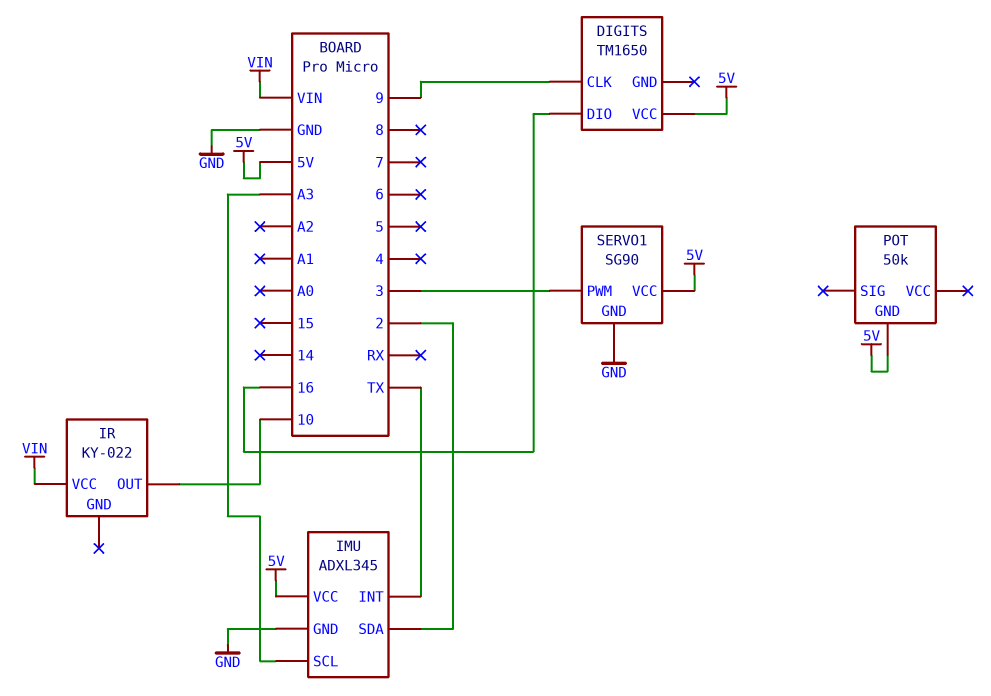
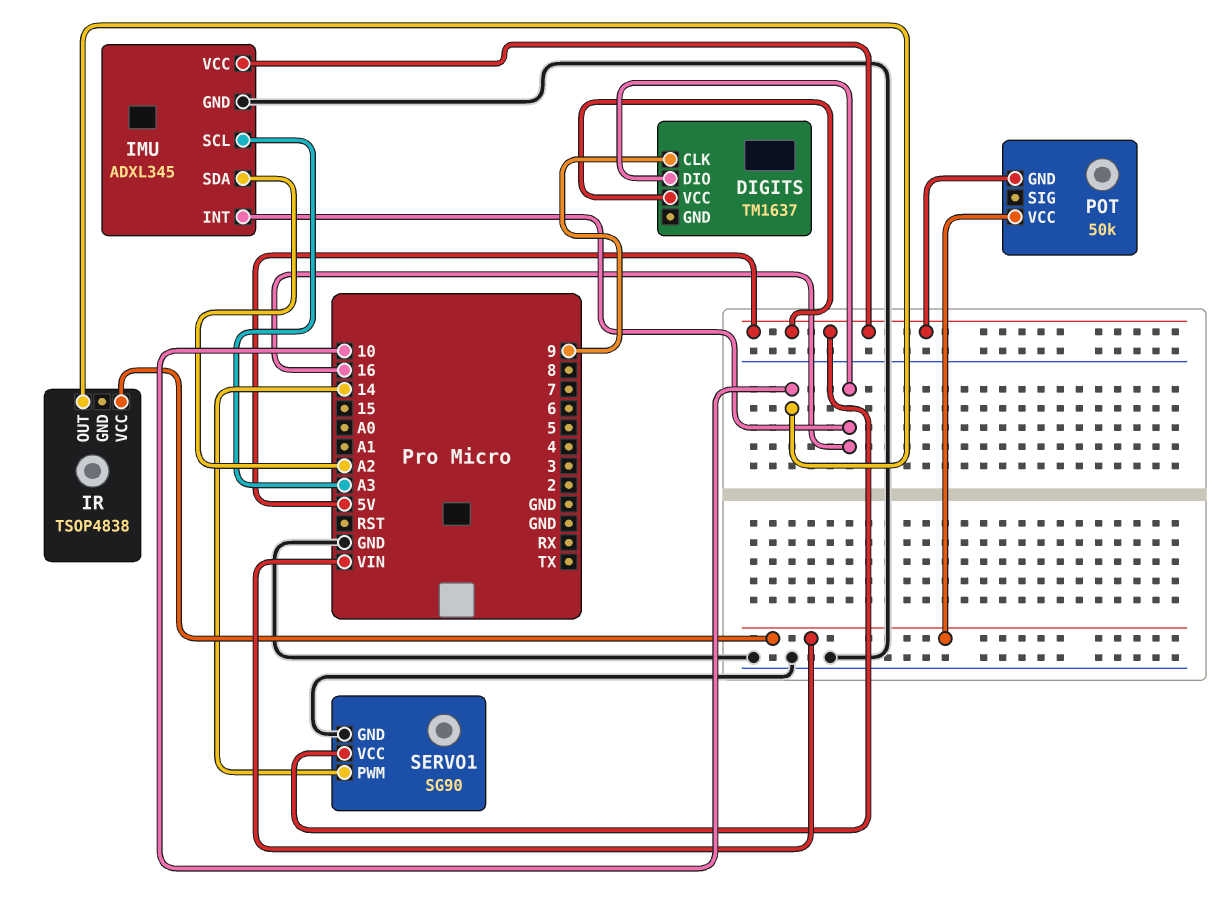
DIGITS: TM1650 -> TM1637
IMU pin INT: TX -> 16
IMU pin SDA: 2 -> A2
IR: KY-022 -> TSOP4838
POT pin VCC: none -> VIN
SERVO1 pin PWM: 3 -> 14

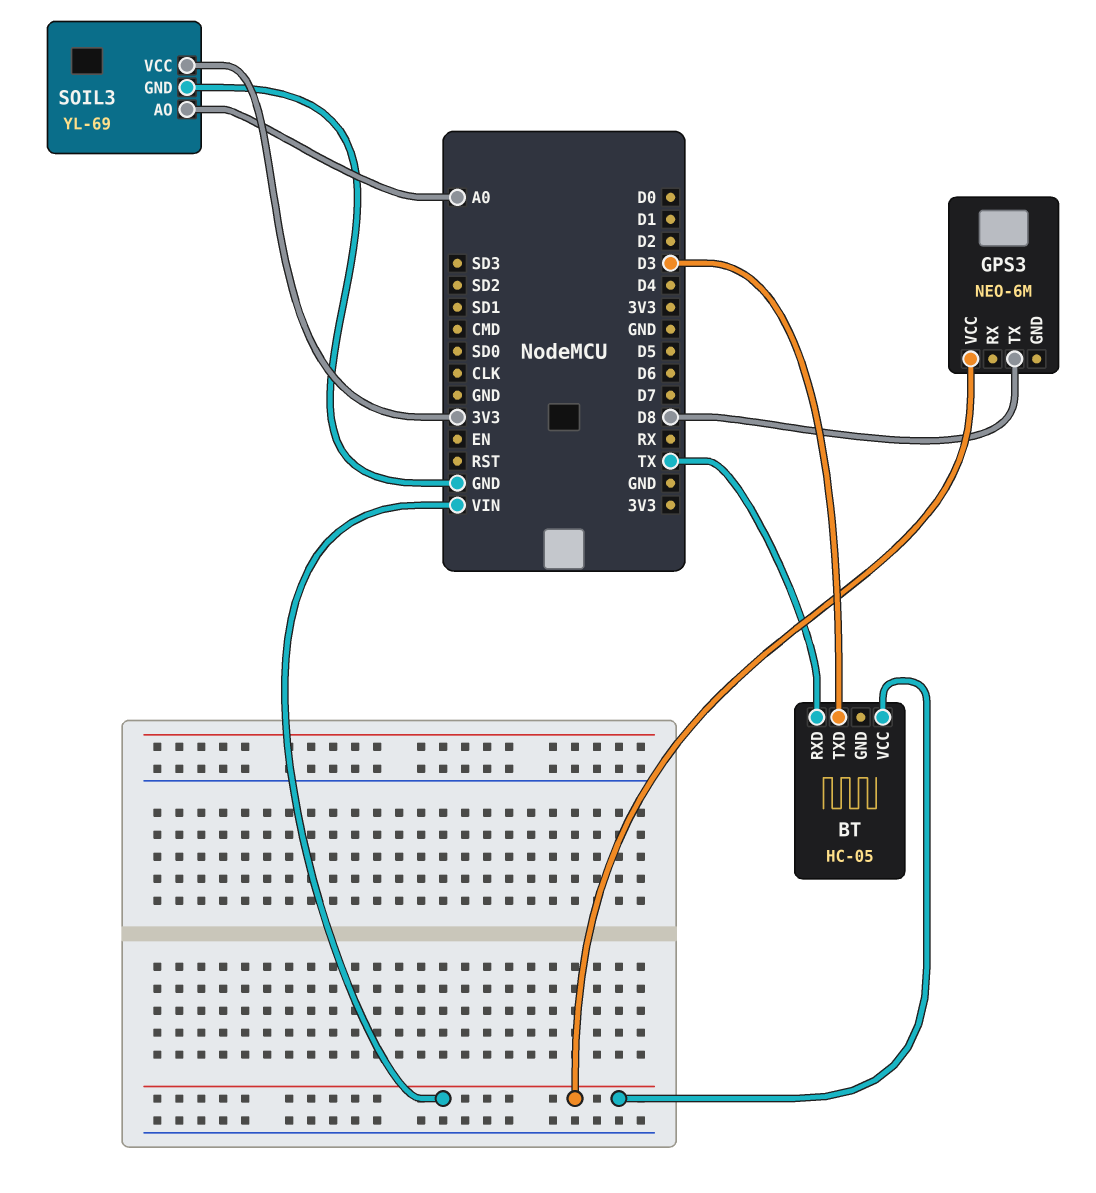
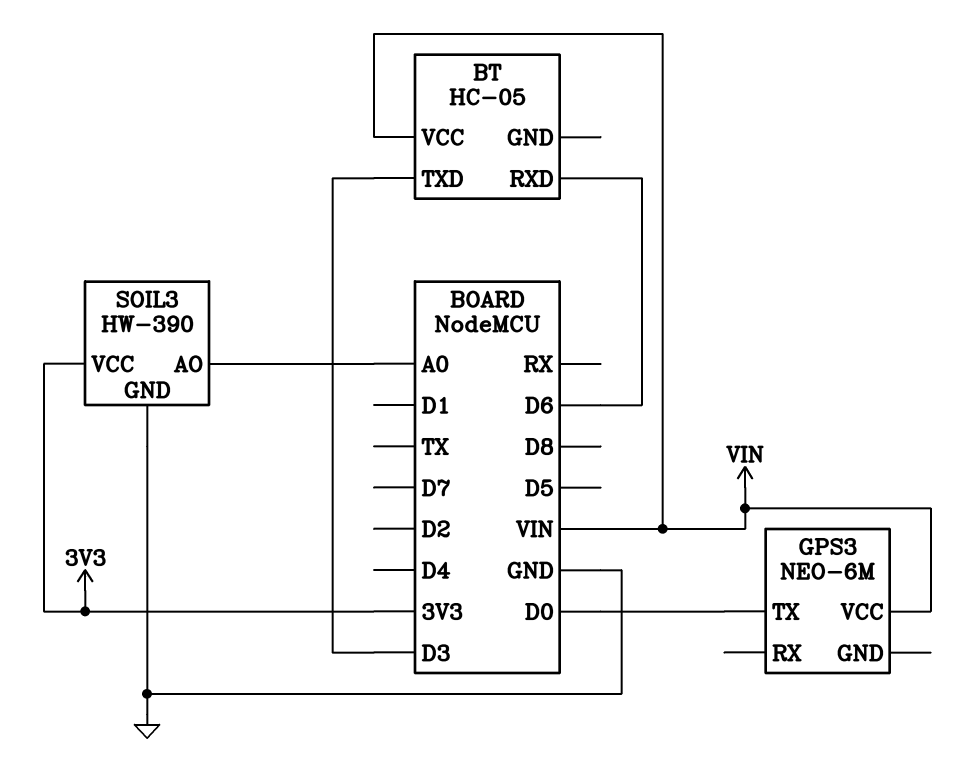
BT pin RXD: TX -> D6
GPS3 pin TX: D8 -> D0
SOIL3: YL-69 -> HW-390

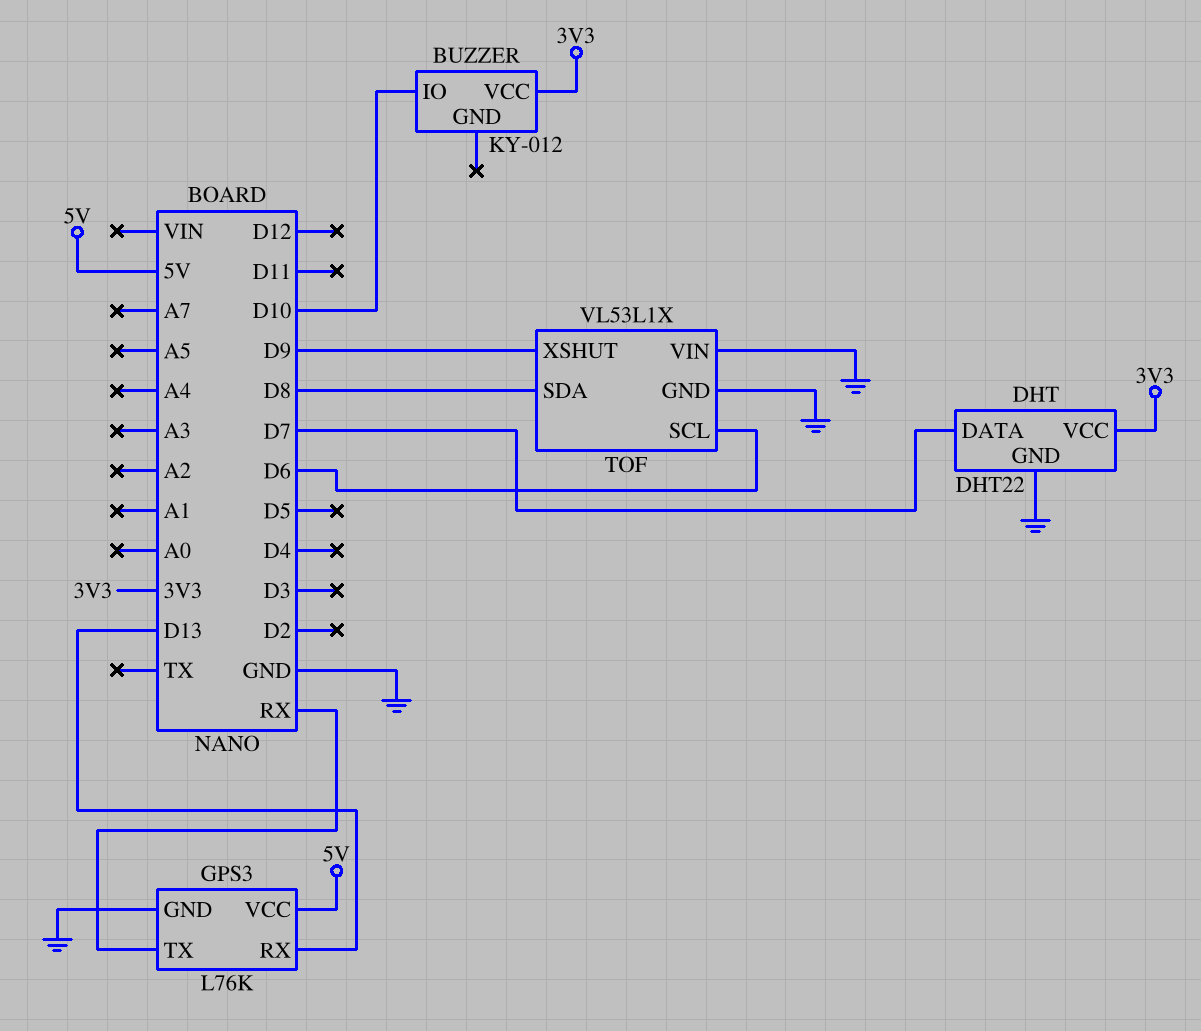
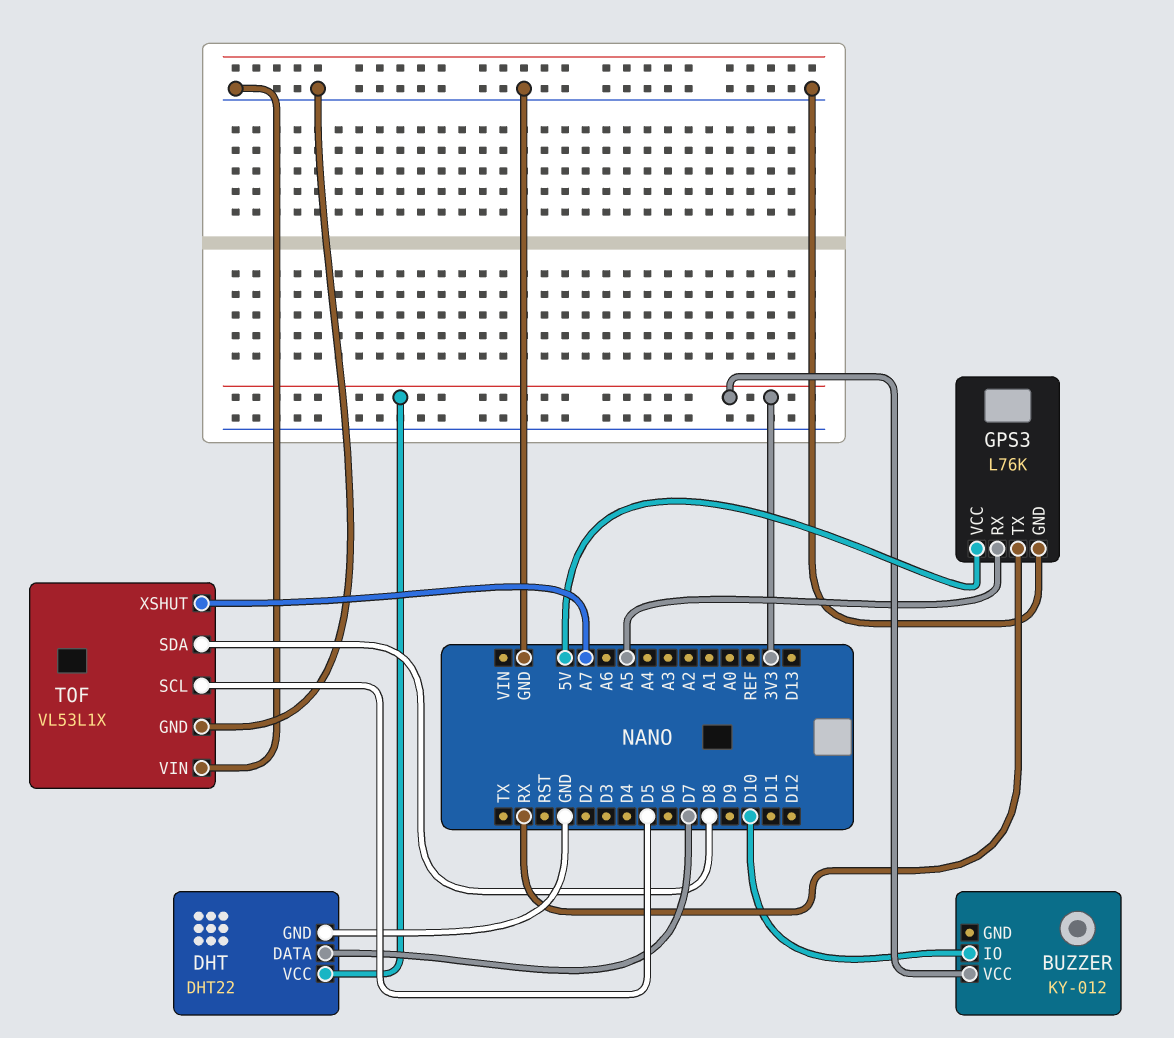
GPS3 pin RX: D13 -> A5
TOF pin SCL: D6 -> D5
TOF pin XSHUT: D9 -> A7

----

■ ACTIVITY ■
Please reproduce, exactly and only, the lines from the line containing "IR: KY-022 -> TSOP4838" through the last line of the material above, minus any pictures.

■ EXPECTED ANSWER ■
IR: KY-022 -> TSOP4838
POT pin VCC: none -> VIN
SERVO1 pin PWM: 3 -> 14

BT pin RXD: TX -> D6
GPS3 pin TX: D8 -> D0
SOIL3: YL-69 -> HW-390

GPS3 pin RX: D13 -> A5
TOF pin SCL: D6 -> D5
TOF pin XSHUT: D9 -> A7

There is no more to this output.